| Assigned task |
Each record, word for word and stripped of pictures, is what the answer should contain.

| Input data |
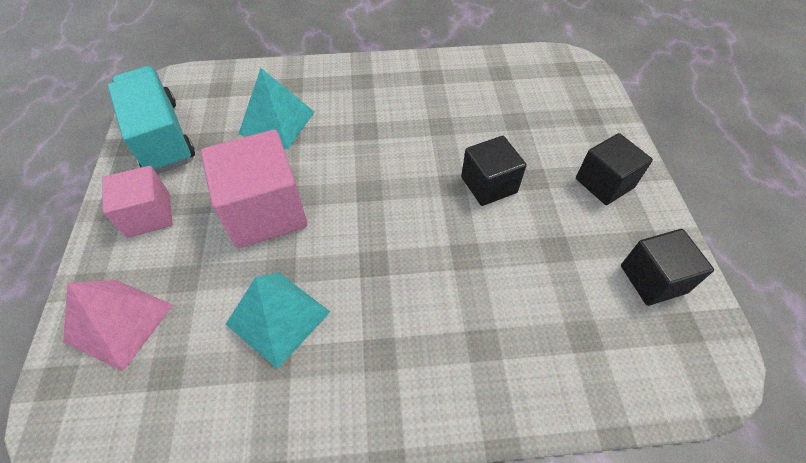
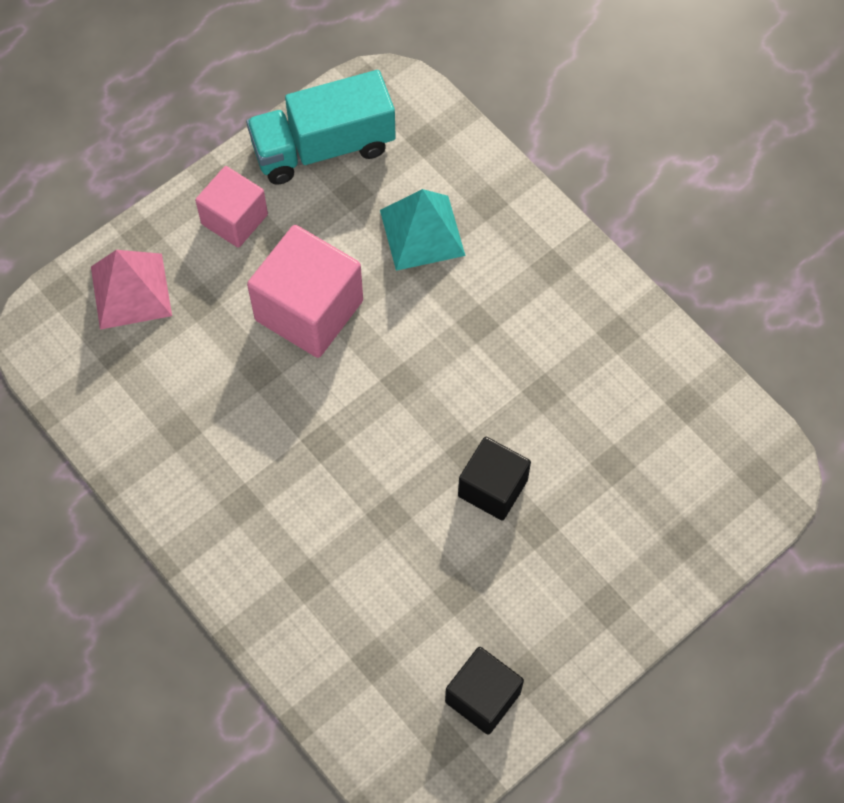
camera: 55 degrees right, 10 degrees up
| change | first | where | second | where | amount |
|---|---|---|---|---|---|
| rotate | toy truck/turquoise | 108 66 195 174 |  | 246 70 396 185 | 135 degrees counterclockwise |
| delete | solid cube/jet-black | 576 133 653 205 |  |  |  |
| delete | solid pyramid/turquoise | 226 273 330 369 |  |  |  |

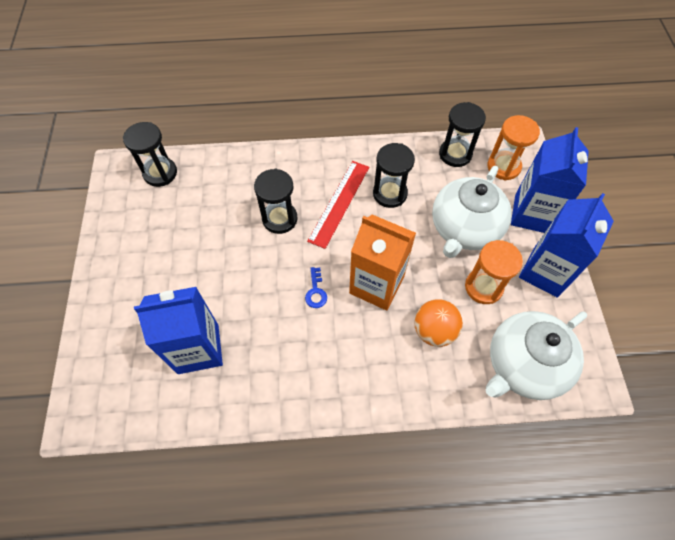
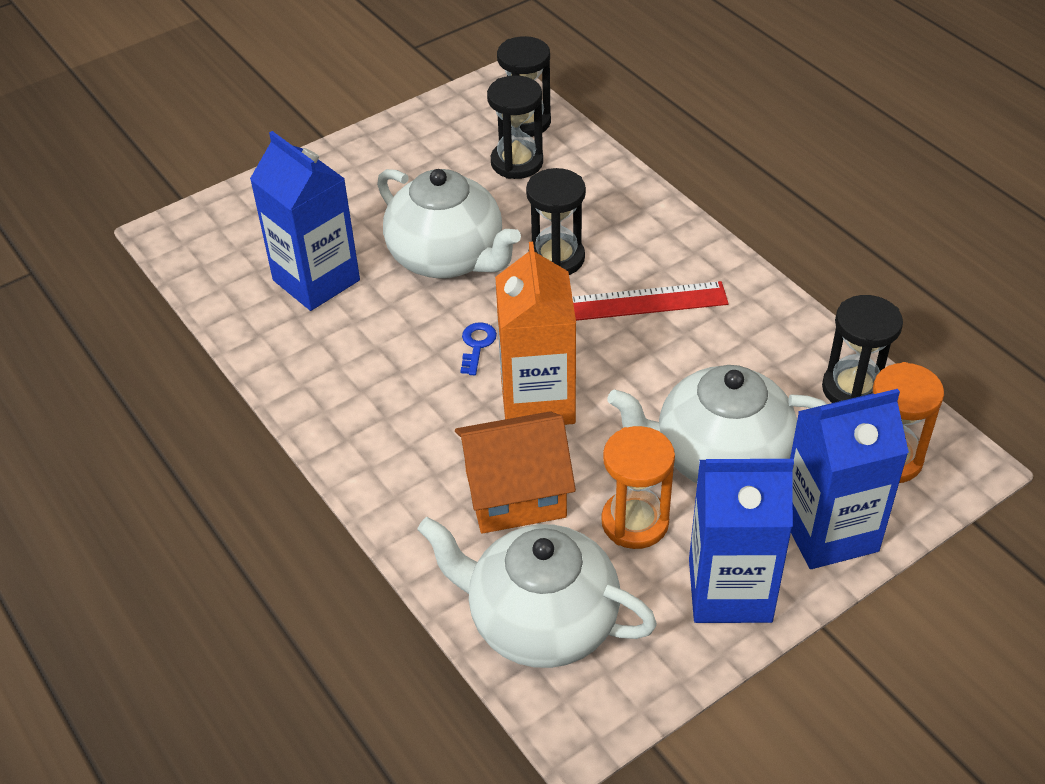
camera: 60 degrees right, 15 degrees down
| change | first | where | second | where | amount |
|---|---|---|---|---|---|
| move | sandglass/jet-black | 373 143 415 208 |  | 487 75 543 179 |  |
| rotate | door key/royal blue | 305 267 327 308 |  | 460 322 497 375 | 135 degrees clockwise |
| replace | ball/orange | 414 299 463 347 | toy house/orange | 455 411 576 534 |  |
| insert |  |  | tea pot/snow-white | 377 169 521 279 |  |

| Solution for this problem |
camera: 55 degrees right, 10 degrees up
| change | first | where | second | where | amount |
|---|---|---|---|---|---|
| rotate | toy truck/turquoise | 108 66 195 174 |  | 246 70 396 185 | 135 degrees counterclockwise |
| delete | solid cube/jet-black | 576 133 653 205 |  |  |  |
| delete | solid pyramid/turquoise | 226 273 330 369 |  |  |  |

camera: 60 degrees right, 15 degrees down
| change | first | where | second | where | amount |
|---|---|---|---|---|---|
| move | sandglass/jet-black | 373 143 415 208 |  | 487 75 543 179 |  |
| rotate | door key/royal blue | 305 267 327 308 |  | 460 322 497 375 | 135 degrees clockwise |
| replace | ball/orange | 414 299 463 347 | toy house/orange | 455 411 576 534 |  |
| insert |  |  | tea pot/snow-white | 377 169 521 279 |  |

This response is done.